→ PROBLEM
The expected output is the data below, restated word for word.

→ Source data

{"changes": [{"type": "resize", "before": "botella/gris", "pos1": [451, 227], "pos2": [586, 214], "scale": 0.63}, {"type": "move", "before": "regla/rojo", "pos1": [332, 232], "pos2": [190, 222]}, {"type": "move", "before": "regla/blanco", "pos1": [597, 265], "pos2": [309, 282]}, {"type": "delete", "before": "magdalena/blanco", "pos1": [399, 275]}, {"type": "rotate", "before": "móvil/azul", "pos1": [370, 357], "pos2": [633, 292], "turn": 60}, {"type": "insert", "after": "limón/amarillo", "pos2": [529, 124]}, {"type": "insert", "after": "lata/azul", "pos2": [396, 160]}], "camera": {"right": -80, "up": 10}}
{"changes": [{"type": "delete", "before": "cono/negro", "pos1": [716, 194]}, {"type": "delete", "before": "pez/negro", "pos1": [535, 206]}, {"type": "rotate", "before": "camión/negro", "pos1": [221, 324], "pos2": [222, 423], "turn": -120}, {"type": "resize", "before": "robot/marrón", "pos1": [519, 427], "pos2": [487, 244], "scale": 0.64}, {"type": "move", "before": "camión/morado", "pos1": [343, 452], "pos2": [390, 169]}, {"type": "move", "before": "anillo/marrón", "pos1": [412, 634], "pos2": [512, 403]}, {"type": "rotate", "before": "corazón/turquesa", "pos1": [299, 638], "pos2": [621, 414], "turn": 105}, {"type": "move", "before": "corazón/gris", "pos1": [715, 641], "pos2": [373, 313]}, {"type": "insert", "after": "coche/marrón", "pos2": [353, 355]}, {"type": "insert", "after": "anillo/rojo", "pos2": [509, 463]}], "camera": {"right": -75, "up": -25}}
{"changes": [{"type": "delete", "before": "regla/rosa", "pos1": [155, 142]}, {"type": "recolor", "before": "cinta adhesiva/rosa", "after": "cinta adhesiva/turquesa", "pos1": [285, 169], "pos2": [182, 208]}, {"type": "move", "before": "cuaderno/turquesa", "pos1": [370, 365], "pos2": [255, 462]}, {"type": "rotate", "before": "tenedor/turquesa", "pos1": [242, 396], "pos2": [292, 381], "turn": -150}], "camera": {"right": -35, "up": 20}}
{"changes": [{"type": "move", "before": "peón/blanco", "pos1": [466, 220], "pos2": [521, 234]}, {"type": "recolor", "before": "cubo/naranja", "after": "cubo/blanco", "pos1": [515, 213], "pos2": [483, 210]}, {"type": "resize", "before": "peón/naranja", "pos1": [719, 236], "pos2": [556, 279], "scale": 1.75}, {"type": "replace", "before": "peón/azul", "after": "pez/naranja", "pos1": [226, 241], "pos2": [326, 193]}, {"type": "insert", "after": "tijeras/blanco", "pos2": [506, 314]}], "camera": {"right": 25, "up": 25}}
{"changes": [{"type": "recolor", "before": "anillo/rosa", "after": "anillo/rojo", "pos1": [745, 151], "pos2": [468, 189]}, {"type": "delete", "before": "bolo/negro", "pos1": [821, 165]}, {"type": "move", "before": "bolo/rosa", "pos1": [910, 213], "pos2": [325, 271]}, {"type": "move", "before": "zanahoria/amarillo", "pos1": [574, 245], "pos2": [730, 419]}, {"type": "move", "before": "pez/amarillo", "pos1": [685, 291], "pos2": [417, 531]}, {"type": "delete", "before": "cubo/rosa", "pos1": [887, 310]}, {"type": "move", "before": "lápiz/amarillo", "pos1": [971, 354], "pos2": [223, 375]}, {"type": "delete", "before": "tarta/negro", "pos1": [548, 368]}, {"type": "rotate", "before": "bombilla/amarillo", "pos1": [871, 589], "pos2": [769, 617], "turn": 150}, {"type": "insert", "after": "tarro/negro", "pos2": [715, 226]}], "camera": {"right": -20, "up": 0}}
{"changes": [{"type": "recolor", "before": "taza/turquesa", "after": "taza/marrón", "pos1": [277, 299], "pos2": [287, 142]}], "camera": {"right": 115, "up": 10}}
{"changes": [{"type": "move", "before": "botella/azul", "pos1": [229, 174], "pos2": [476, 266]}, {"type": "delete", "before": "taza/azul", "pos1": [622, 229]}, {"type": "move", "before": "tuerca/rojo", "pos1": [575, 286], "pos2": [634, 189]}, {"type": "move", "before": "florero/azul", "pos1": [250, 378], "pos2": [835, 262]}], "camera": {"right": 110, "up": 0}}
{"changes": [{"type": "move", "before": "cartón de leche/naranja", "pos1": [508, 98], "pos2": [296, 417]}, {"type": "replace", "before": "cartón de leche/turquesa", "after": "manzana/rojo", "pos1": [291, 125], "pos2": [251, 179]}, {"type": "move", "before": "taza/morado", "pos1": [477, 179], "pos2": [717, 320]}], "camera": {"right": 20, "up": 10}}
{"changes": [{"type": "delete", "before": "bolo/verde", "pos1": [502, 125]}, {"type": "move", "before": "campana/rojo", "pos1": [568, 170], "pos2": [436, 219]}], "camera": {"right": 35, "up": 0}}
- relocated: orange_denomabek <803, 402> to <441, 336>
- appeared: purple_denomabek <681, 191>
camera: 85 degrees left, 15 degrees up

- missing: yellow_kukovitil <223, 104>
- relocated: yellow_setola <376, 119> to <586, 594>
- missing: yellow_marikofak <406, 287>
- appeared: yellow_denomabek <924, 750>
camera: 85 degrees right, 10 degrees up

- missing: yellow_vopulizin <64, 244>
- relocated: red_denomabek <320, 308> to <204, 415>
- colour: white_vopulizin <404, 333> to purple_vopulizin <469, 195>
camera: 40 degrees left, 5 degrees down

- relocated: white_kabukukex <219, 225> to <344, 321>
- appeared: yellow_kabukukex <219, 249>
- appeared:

→ EXPECTED ANSWER
{"changes": [{"type": "resize", "before": "botella/gris", "pos1": [451, 227], "pos2": [586, 214], "scale": 0.63}, {"type": "move", "before": "regla/rojo", "pos1": [332, 232], "pos2": [190, 222]}, {"type": "move", "before": "regla/blanco", "pos1": [597, 265], "pos2": [309, 282]}, {"type": "delete", "before": "magdalena/blanco", "pos1": [399, 275]}, {"type": "rotate", "before": "móvil/azul", "pos1": [370, 357], "pos2": [633, 292], "turn": 60}, {"type": "insert", "after": "limón/amarillo", "pos2": [529, 124]}, {"type": "insert", "after": "lata/azul", "pos2": [396, 160]}], "camera": {"right": -80, "up": 10}}
{"changes": [{"type": "delete", "before": "cono/negro", "pos1": [716, 194]}, {"type": "delete", "before": "pez/negro", "pos1": [535, 206]}, {"type": "rotate", "before": "camión/negro", "pos1": [221, 324], "pos2": [222, 423], "turn": -120}, {"type": "resize", "before": "robot/marrón", "pos1": [519, 427], "pos2": [487, 244], "scale": 0.64}, {"type": "move", "before": "camión/morado", "pos1": [343, 452], "pos2": [390, 169]}, {"type": "move", "before": "anillo/marrón", "pos1": [412, 634], "pos2": [512, 403]}, {"type": "rotate", "before": "corazón/turquesa", "pos1": [299, 638], "pos2": [621, 414], "turn": 105}, {"type": "move", "before": "corazón/gris", "pos1": [715, 641], "pos2": [373, 313]}, {"type": "insert", "after": "coche/marrón", "pos2": [353, 355]}, {"type": "insert", "after": "anillo/rojo", "pos2": [509, 463]}], "camera": {"right": -75, "up": -25}}
{"changes": [{"type": "delete", "before": "regla/rosa", "pos1": [155, 142]}, {"type": "recolor", "before": "cinta adhesiva/rosa", "after": "cinta adhesiva/turquesa", "pos1": [285, 169], "pos2": [182, 208]}, {"type": "move", "before": "cuaderno/turquesa", "pos1": [370, 365], "pos2": [255, 462]}, {"type": "rotate", "before": "tenedor/turquesa", "pos1": [242, 396], "pos2": [292, 381], "turn": -150}], "camera": {"right": -35, "up": 20}}
{"changes": [{"type": "move", "before": "peón/blanco", "pos1": [466, 220], "pos2": [521, 234]}, {"type": "recolor", "before": "cubo/naranja", "after": "cubo/blanco", "pos1": [515, 213], "pos2": [483, 210]}, {"type": "resize", "before": "peón/naranja", "pos1": [719, 236], "pos2": [556, 279], "scale": 1.75}, {"type": "replace", "before": "peón/azul", "after": "pez/naranja", "pos1": [226, 241], "pos2": [326, 193]}, {"type": "insert", "after": "tijeras/blanco", "pos2": [506, 314]}], "camera": {"right": 25, "up": 25}}
{"changes": [{"type": "recolor", "before": "anillo/rosa", "after": "anillo/rojo", "pos1": [745, 151], "pos2": [468, 189]}, {"type": "delete", "before": "bolo/negro", "pos1": [821, 165]}, {"type": "move", "before": "bolo/rosa", "pos1": [910, 213], "pos2": [325, 271]}, {"type": "move", "before": "zanahoria/amarillo", "pos1": [574, 245], "pos2": [730, 419]}, {"type": "move", "before": "pez/amarillo", "pos1": [685, 291], "pos2": [417, 531]}, {"type": "delete", "before": "cubo/rosa", "pos1": [887, 310]}, {"type": "move", "before": "lápiz/amarillo", "pos1": [971, 354], "pos2": [223, 375]}, {"type": "delete", "before": "tarta/negro", "pos1": [548, 368]}, {"type": "rotate", "before": "bombilla/amarillo", "pos1": [871, 589], "pos2": [769, 617], "turn": 150}, {"type": "insert", "after": "tarro/negro", "pos2": [715, 226]}], "camera": {"right": -20, "up": 0}}
{"changes": [{"type": "recolor", "before": "taza/turquesa", "after": "taza/marrón", "pos1": [277, 299], "pos2": [287, 142]}], "camera": {"right": 115, "up": 10}}
{"changes": [{"type": "move", "before": "botella/azul", "pos1": [229, 174], "pos2": [476, 266]}, {"type": "delete", "before": "taza/azul", "pos1": [622, 229]}, {"type": "move", "before": "tuerca/rojo", "pos1": [575, 286], "pos2": [634, 189]}, {"type": "move", "before": "florero/azul", "pos1": [250, 378], "pos2": [835, 262]}], "camera": {"right": 110, "up": 0}}
{"changes": [{"type": "move", "before": "cartón de leche/naranja", "pos1": [508, 98], "pos2": [296, 417]}, {"type": "replace", "before": "cartón de leche/turquesa", "after": "manzana/rojo", "pos1": [291, 125], "pos2": [251, 179]}, {"type": "move", "before": "taza/morado", "pos1": [477, 179], "pos2": [717, 320]}], "camera": {"right": 20, "up": 10}}
{"changes": [{"type": "delete", "before": "bolo/verde", "pos1": [502, 125]}, {"type": "move", "before": "campana/rojo", "pos1": [568, 170], "pos2": [436, 219]}], "camera": {"right": 35, "up": 0}}
- relocated: orange_denomabek <803, 402> to <441, 336>
- appeared: purple_denomabek <681, 191>
camera: 85 degrees left, 15 degrees up

- missing: yellow_kukovitil <223, 104>
- relocated: yellow_setola <376, 119> to <586, 594>
- missing: yellow_marikofak <406, 287>
- appeared: yellow_denomabek <924, 750>
camera: 85 degrees right, 10 degrees up

- missing: yellow_vopulizin <64, 244>
- relocated: red_denomabek <320, 308> to <204, 415>
- colour: white_vopulizin <404, 333> to purple_vopulizin <469, 195>
camera: 40 degrees left, 5 degrees down

- relocated: white_kabukukex <219, 225> to <344, 321>
- appeared: yellow_kabukukex <219, 249>
- appeared:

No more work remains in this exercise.